▶ _About this task_
In full and exactly, please return the records, but keep out the pictures.

▶ _Input records_

BEGIN

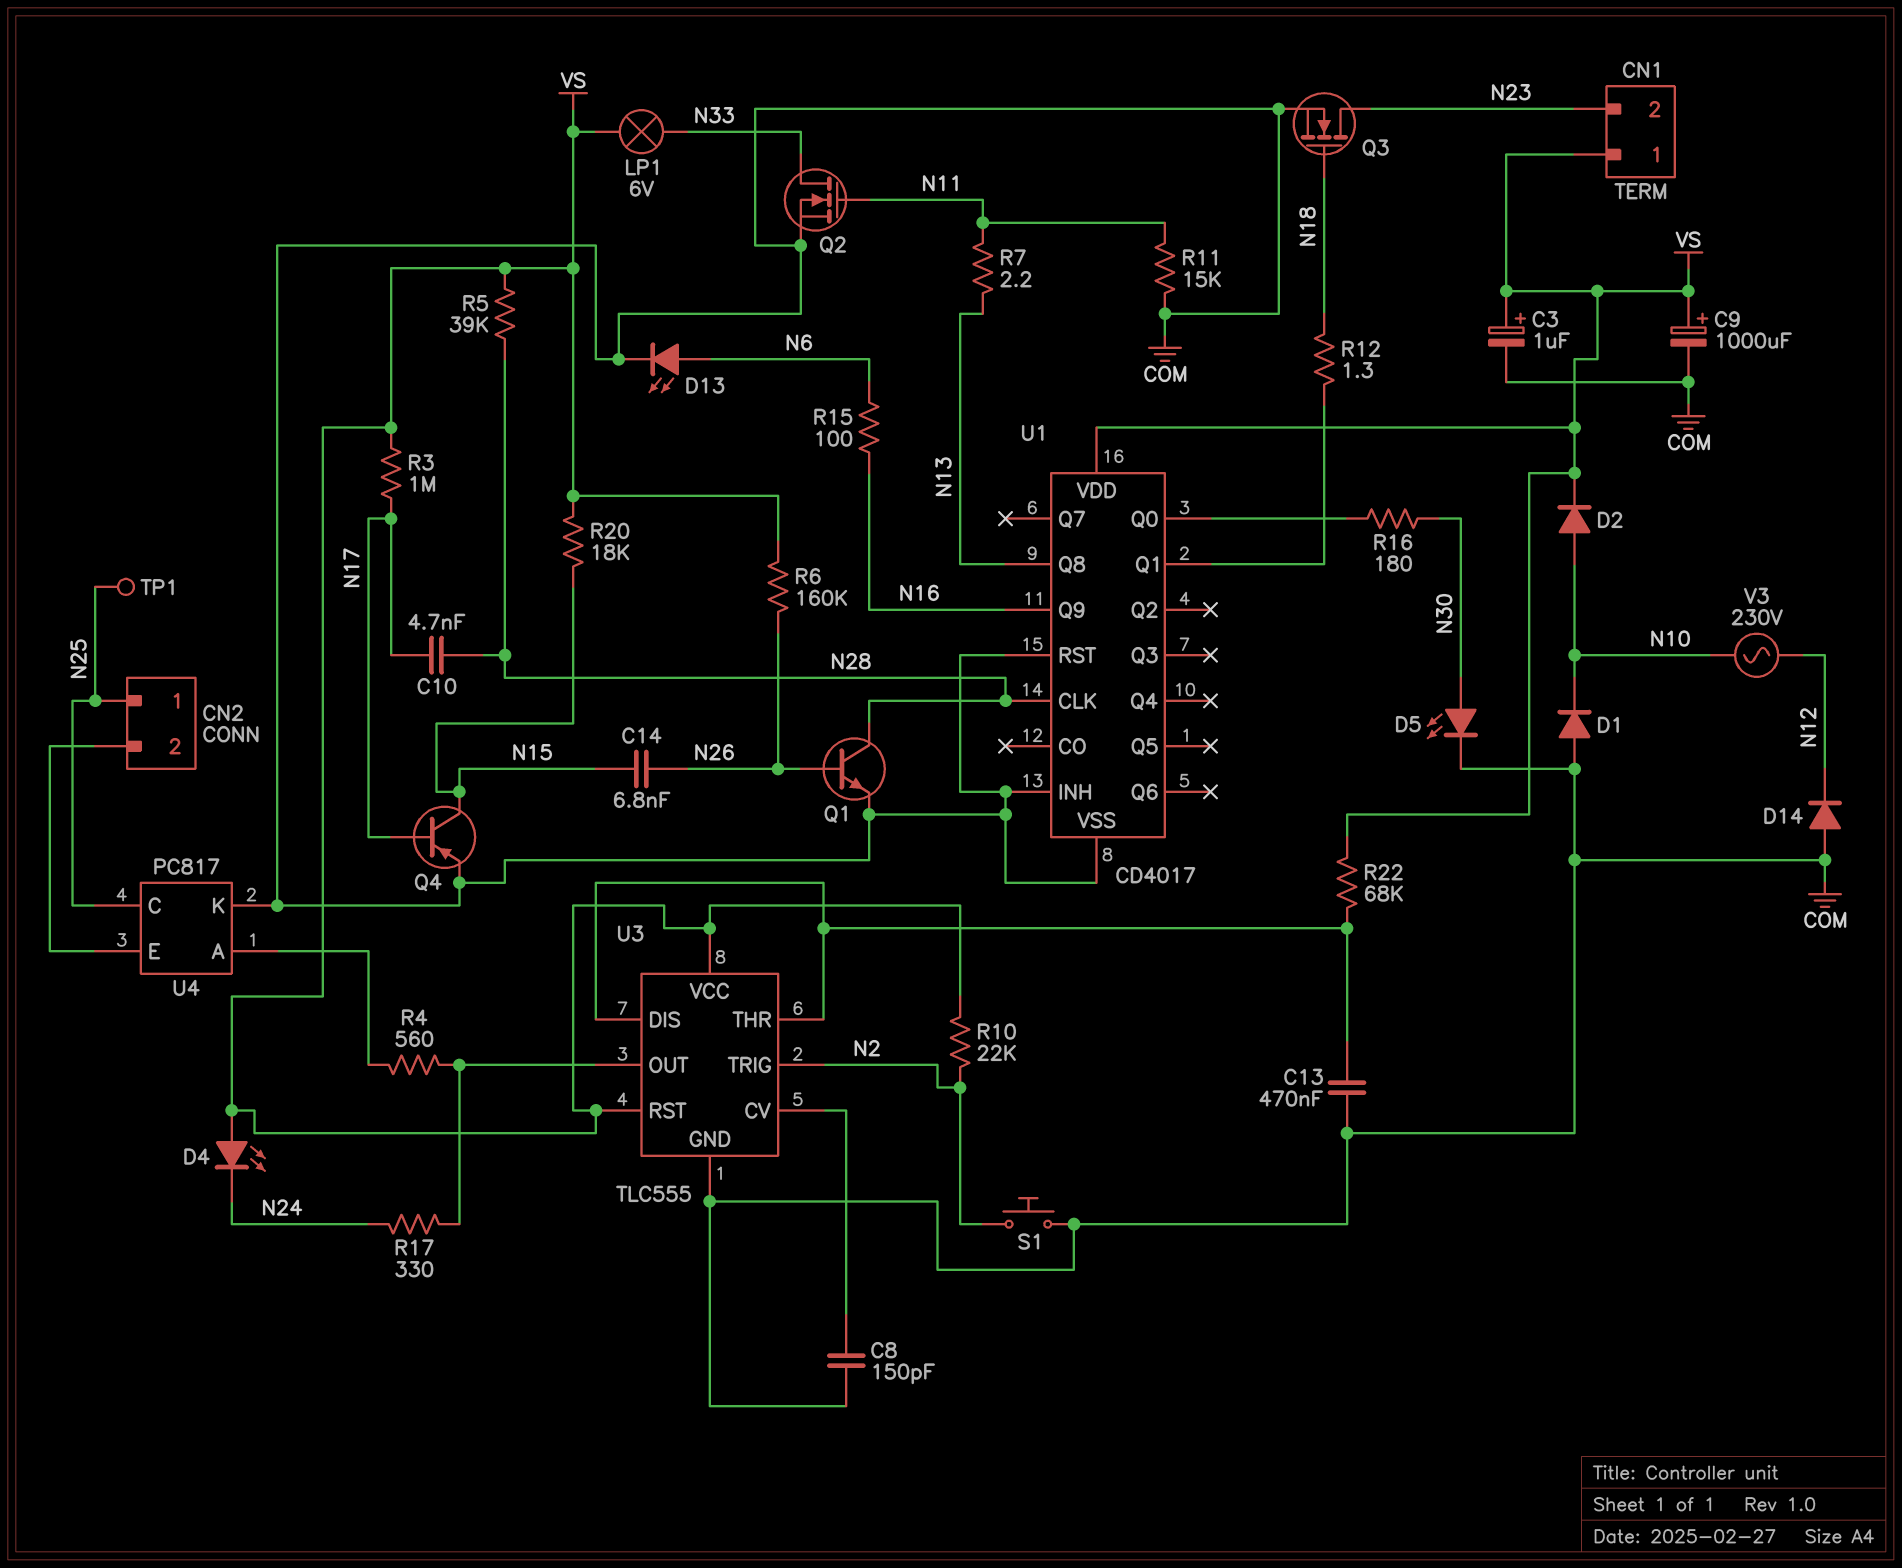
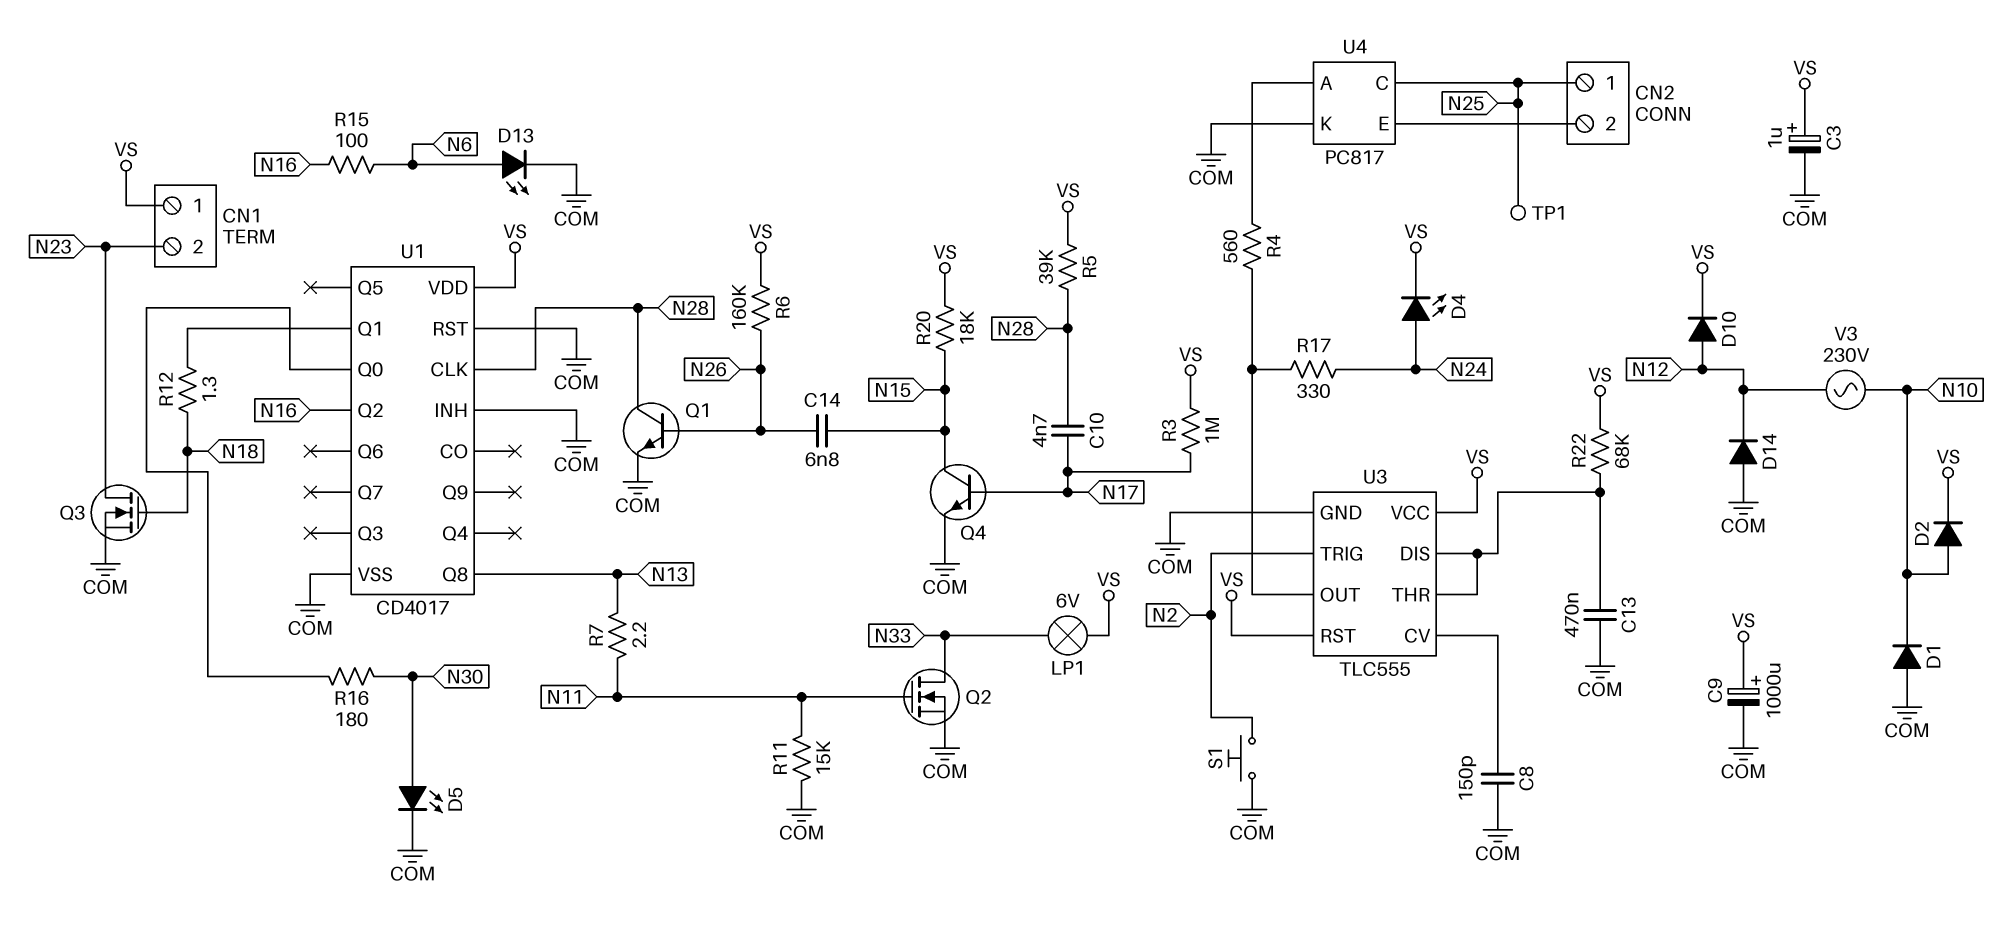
D4: LED (A VS, K N24) -> LED (A N24, K VS)
D10: none -> diode (A N12, K VS)
Q4: PNP (B N17, C N15, E COM) -> NPN (B N17, C N15, E COM)
R10: 22k (N2, VS) -> none
U1 pin Q2: none -> N16
U1 pin Q9: N16 -> none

END

▶ _Solution to this problem_
D4: LED (A VS, K N24) -> LED (A N24, K VS)
D10: none -> diode (A N12, K VS)
Q4: PNP (B N17, C N15, E COM) -> NPN (B N17, C N15, E COM)
R10: 22k (N2, VS) -> none
U1 pin Q2: none -> N16
U1 pin Q9: N16 -> none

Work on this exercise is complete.